Directions for this task:
At the line containing "pos1: [724, 458]", begin setting down the entries exactly, and stop only after the last line.

Exercise material:
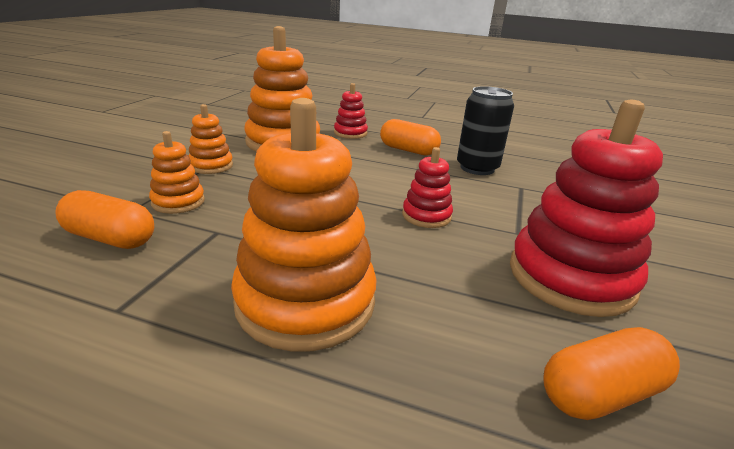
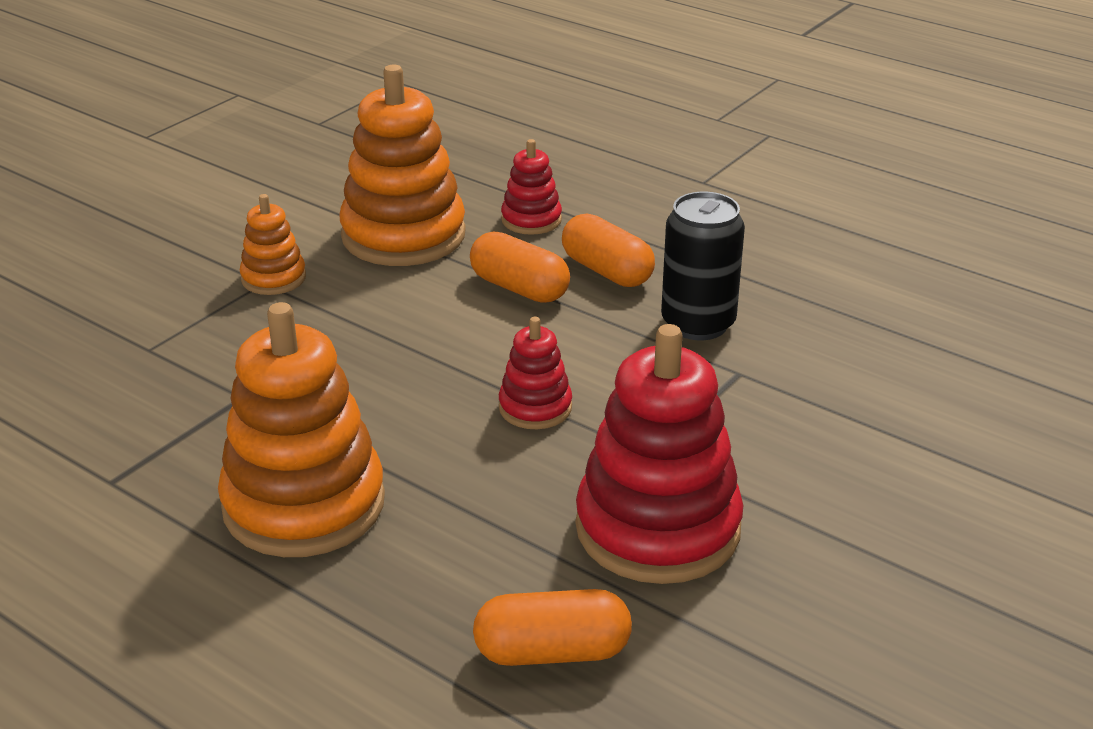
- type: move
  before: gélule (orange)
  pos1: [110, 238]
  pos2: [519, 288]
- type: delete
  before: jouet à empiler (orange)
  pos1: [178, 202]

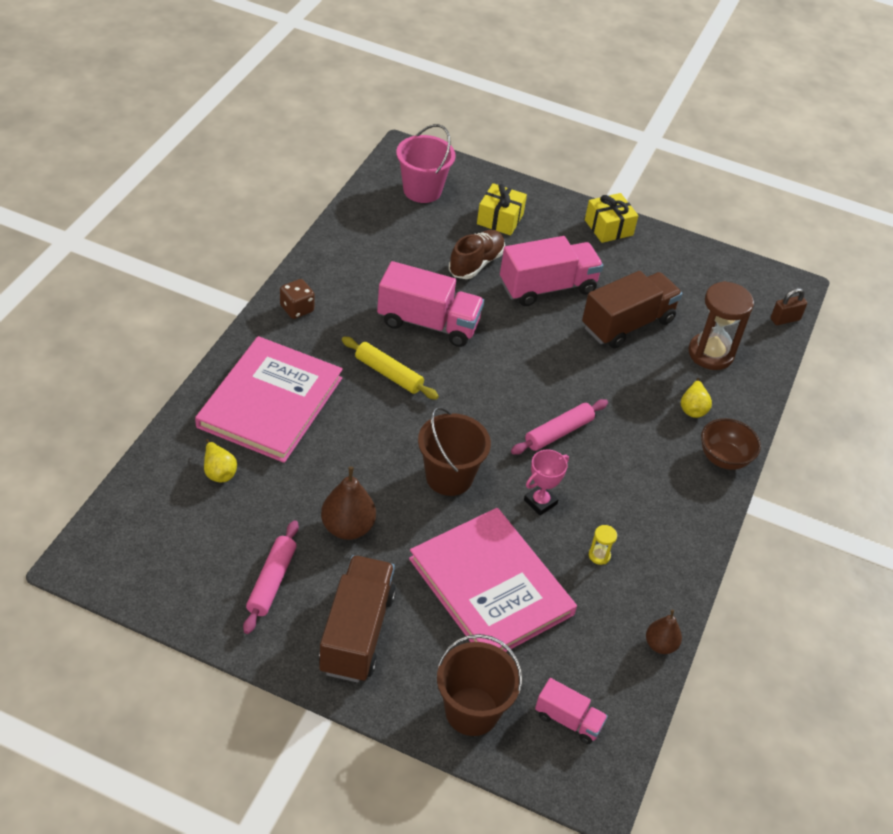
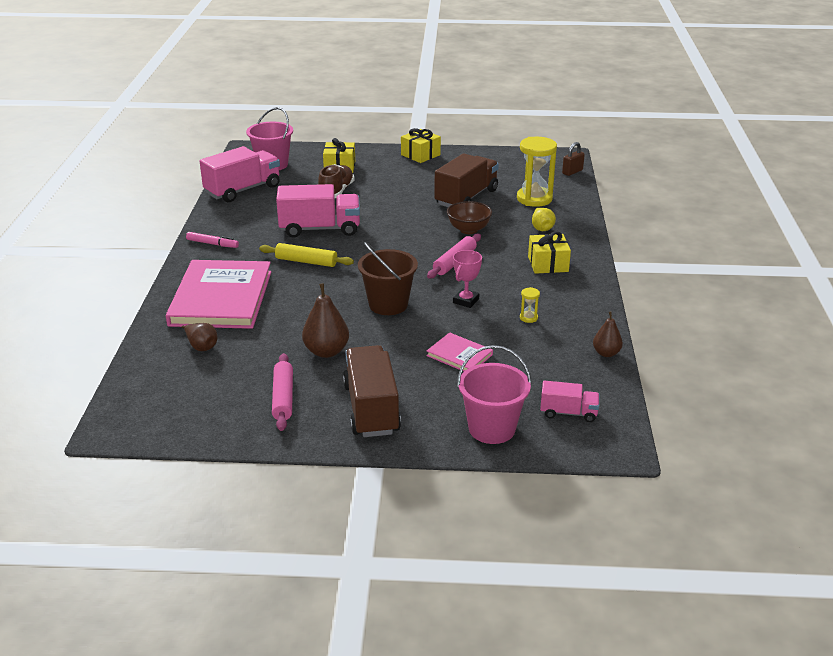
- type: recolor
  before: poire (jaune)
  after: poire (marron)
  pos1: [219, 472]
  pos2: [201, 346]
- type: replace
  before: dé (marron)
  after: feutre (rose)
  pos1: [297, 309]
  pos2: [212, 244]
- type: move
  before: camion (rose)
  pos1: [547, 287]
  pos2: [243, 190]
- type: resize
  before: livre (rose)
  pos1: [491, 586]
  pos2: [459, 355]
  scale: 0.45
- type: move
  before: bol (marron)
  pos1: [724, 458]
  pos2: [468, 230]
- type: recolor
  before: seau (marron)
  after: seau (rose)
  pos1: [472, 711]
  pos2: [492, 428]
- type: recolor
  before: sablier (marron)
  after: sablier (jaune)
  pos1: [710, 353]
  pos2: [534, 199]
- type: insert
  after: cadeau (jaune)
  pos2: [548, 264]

Written response:
  pos1: [724, 458]
  pos2: [468, 230]
- type: recolor
  before: seau (marron)
  after: seau (rose)
  pos1: [472, 711]
  pos2: [492, 428]
- type: recolor
  before: sablier (marron)
  after: sablier (jaune)
  pos1: [710, 353]
  pos2: [534, 199]
- type: insert
  after: cadeau (jaune)
  pos2: [548, 264]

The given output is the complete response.